(Data items)
_ _ _ _ _ _ _

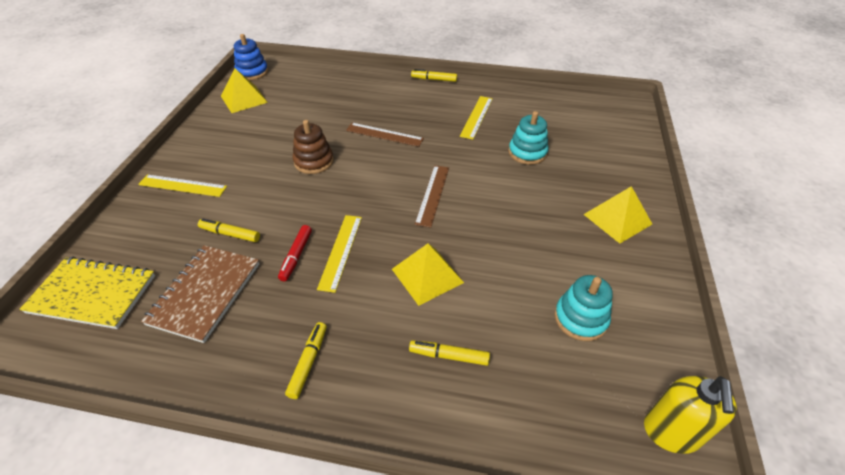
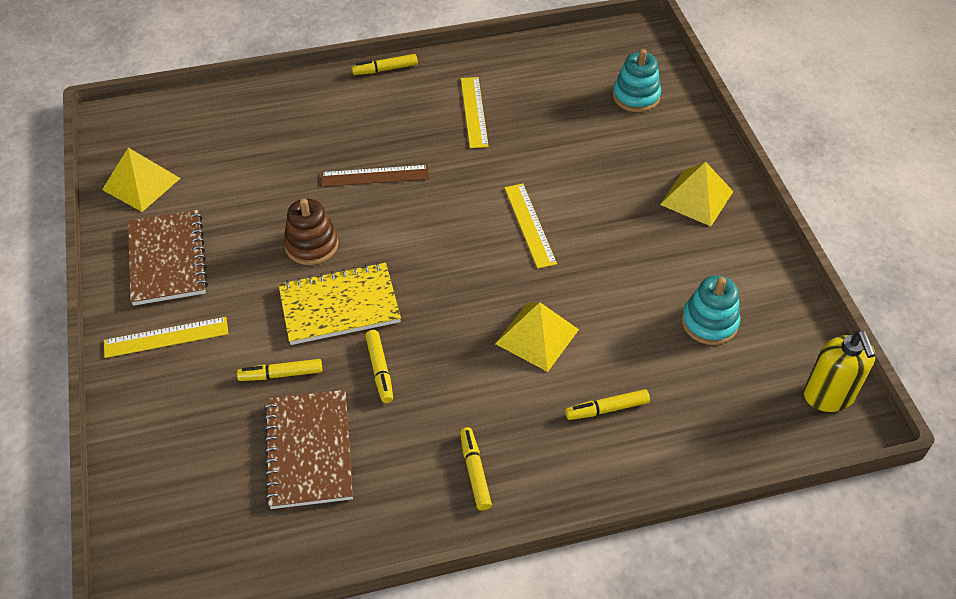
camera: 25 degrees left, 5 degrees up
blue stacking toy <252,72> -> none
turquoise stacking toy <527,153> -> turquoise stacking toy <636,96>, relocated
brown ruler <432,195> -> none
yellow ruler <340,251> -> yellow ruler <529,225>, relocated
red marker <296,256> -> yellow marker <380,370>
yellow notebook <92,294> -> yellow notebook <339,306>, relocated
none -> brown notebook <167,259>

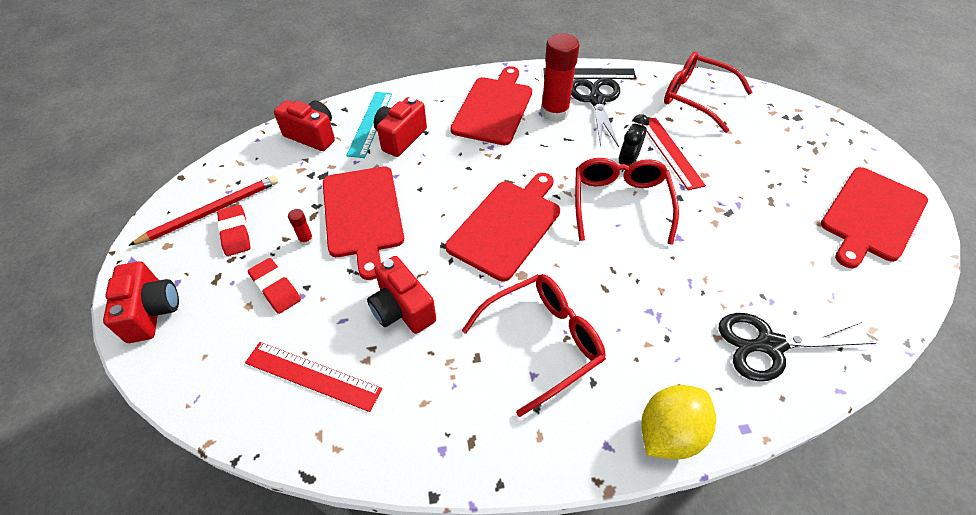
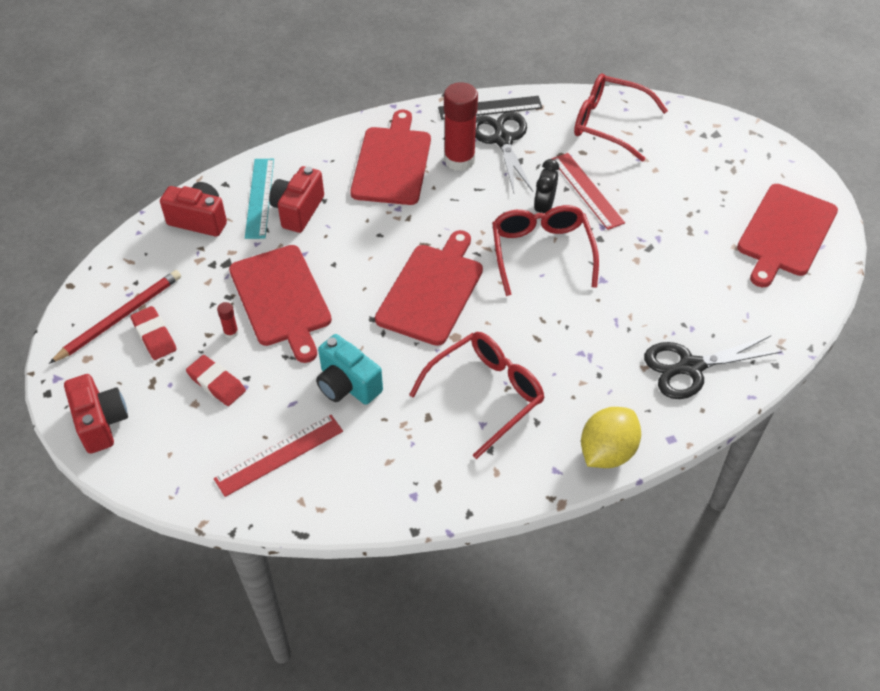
camera: 10 degrees left, 0 degrees up
red camera <402,309> -> turquoise camera <347,385>
red ruler <312,376> -> red ruler <279,455>, 45 degrees counterclockwise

_ _ _ _ _ _ _

# AIM OF THE EXERCISE
Write every entry again exactly as given, skipping the pictures.

# ANSWER TO THE EXERCISE
camera: 25 degrees left, 5 degrees up
blue stacking toy <252,72> -> none
turquoise stacking toy <527,153> -> turquoise stacking toy <636,96>, relocated
brown ruler <432,195> -> none
yellow ruler <340,251> -> yellow ruler <529,225>, relocated
red marker <296,256> -> yellow marker <380,370>
yellow notebook <92,294> -> yellow notebook <339,306>, relocated
none -> brown notebook <167,259>

camera: 10 degrees left, 0 degrees up
red camera <402,309> -> turquoise camera <347,385>
red ruler <312,376> -> red ruler <279,455>, 45 degrees counterclockwise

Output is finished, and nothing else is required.